Go through the data below and count every line that has the word "RESET". Return only the count.

═══ WORKING DATA ═══

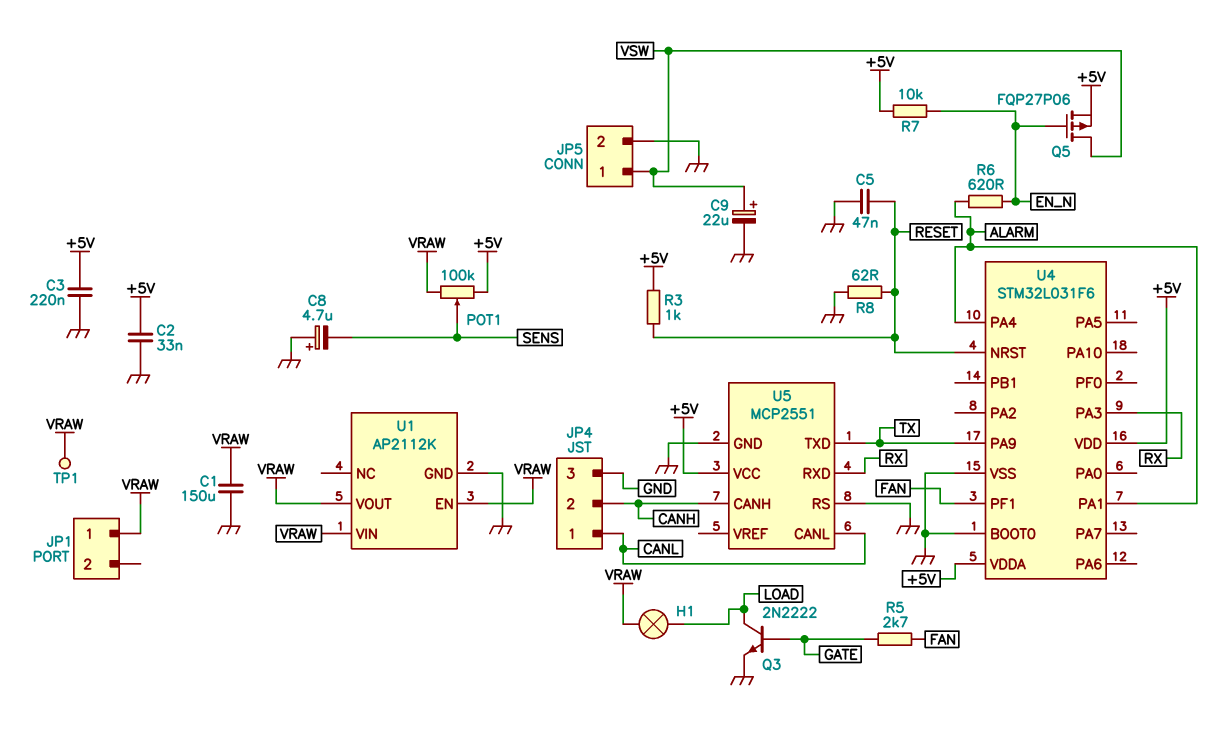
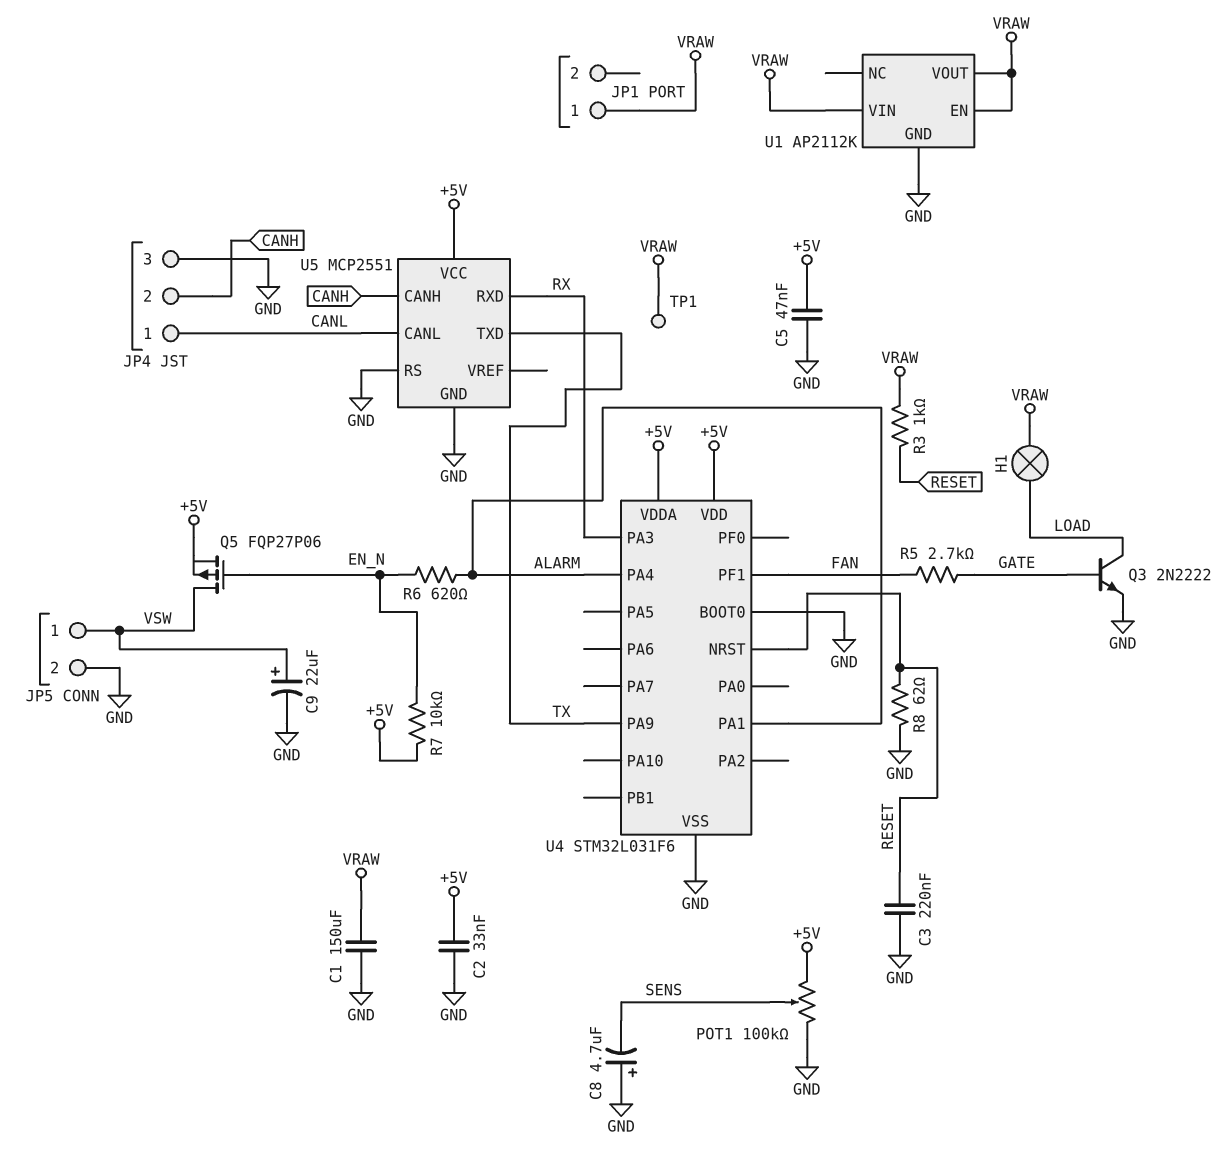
C3: 220nF (+5V, GND) -> 220nF (GND, RESET)
C5: 47nF (GND, RESET) -> 47nF (+5V, GND)
POT1: 100k (+5V, VRAW, wiper SENS) -> 100k (+5V, GND, wiper SENS)
R3: 1k (+5V, RESET) -> 1k (RESET, VRAW)

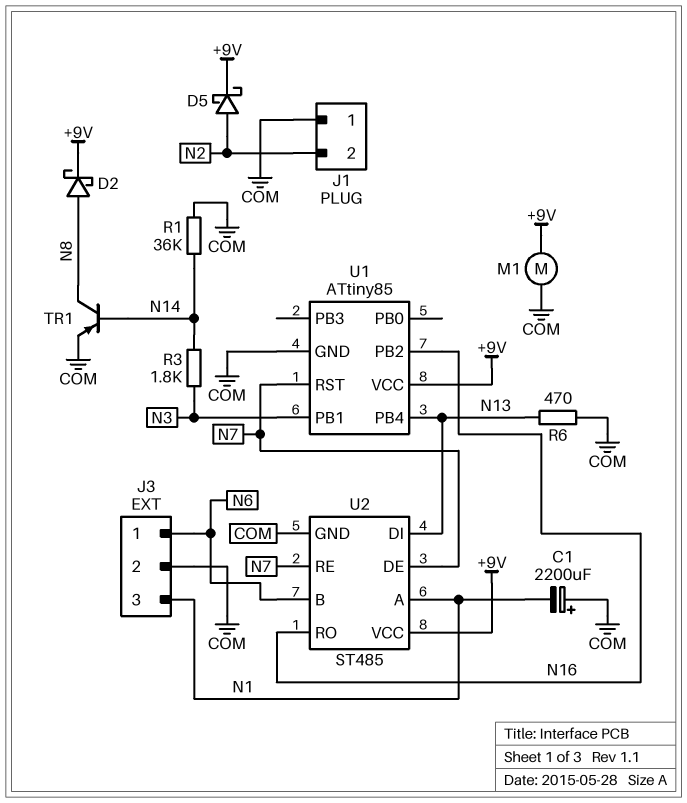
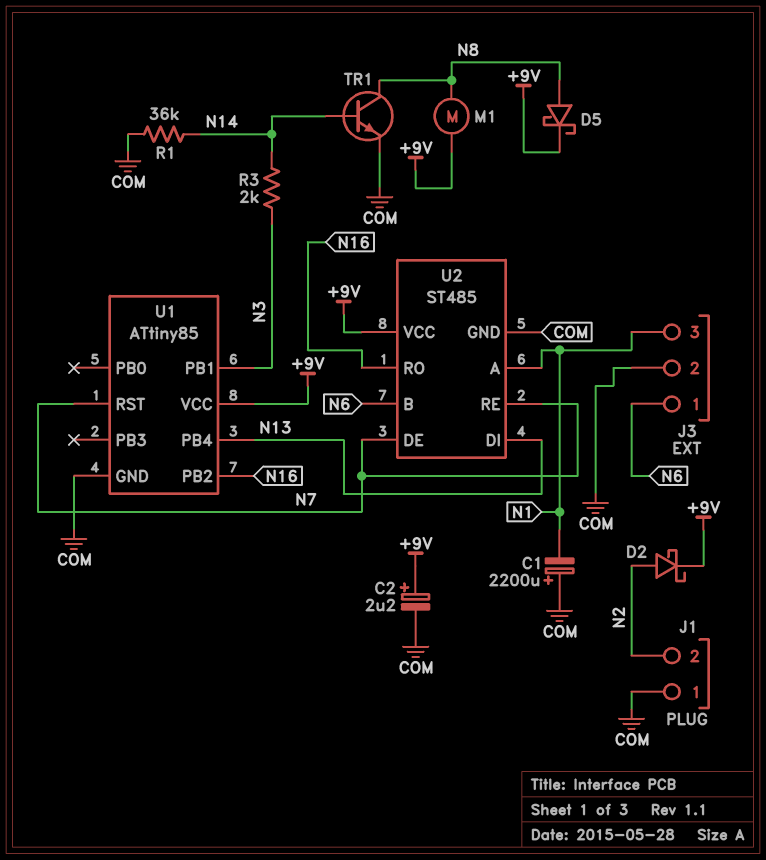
C2: none -> 2.2uF (plus +9V, minus COM)
D2: schottky (A N8, K +9V) -> schottky (A N2, K +9V)
D5: schottky (A N2, K +9V) -> schottky (A N8, K +9V)
M1: motor (+9V, COM) -> motor (+9V, N8)
R3: 1.8k (N3, N14) -> 2k (N3, N14)
R6: 470 (COM, N13) -> none
TR1: PNP (B N14, C N8, E COM) -> NPN (B N14, C N8, E COM)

═══

EXPECTED OUTPUT |
3